▸ **DIRECTIVE**
A verbatim copy is needed of the lines below from the one containing "[(261,238),(247,248),(261,265),(273,254),(261,238)]" up to and including the one containing "[(249,263),(237,251),(229,258),(239,271),(249,263)]", excluding pictures.

▸ **RECORD EXCERPTS**

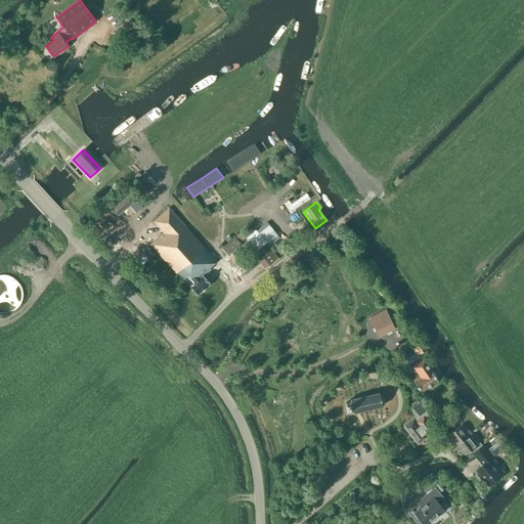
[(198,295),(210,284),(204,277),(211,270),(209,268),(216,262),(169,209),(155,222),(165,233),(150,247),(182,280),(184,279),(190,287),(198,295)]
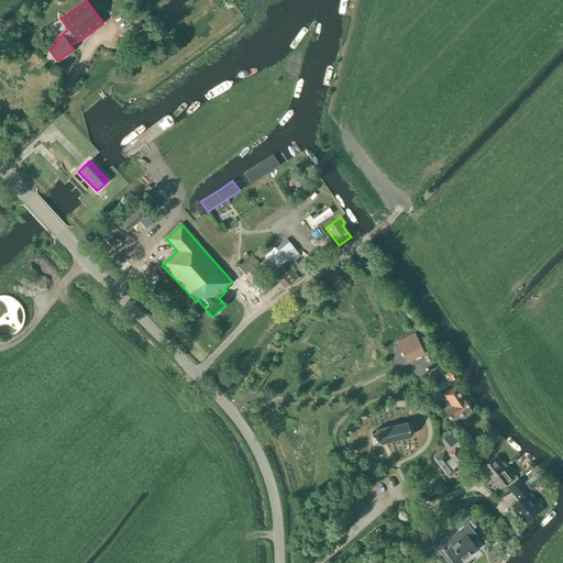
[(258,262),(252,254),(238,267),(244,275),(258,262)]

---

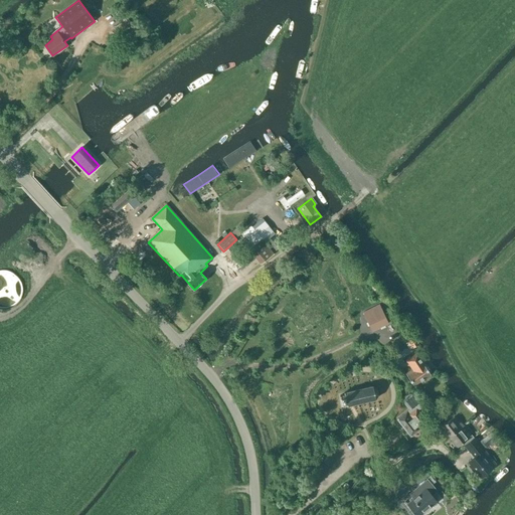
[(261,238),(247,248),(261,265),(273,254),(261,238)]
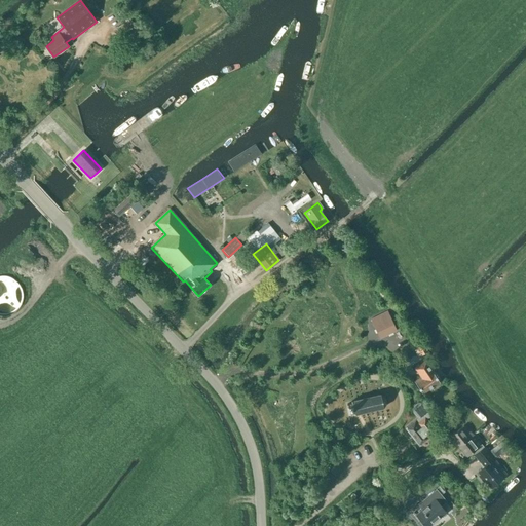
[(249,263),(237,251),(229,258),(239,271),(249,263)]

...

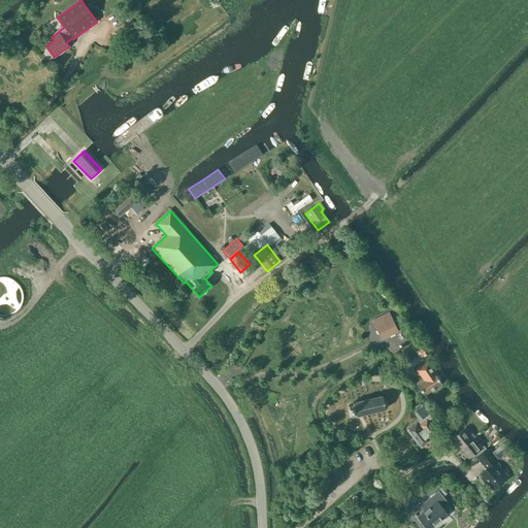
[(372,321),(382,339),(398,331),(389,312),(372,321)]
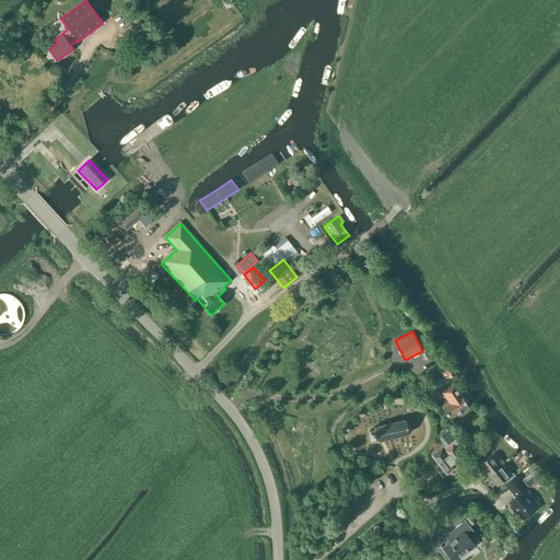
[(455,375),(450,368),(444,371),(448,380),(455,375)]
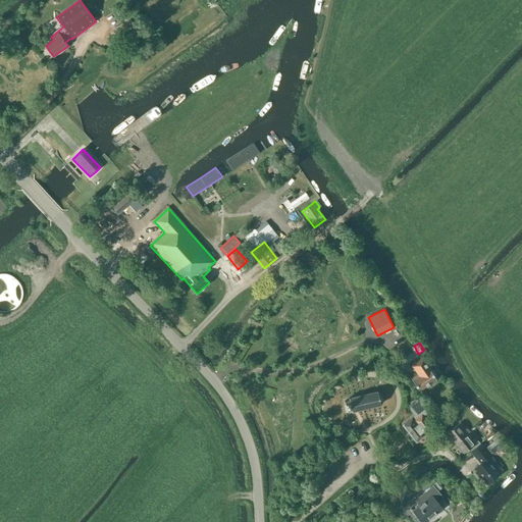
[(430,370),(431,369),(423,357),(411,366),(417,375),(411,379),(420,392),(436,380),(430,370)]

▸ **PROBLEM SOLUTION**
[(261,238),(247,248),(261,265),(273,254),(261,238)]
[(249,263),(237,251),(229,258),(239,271),(249,263)]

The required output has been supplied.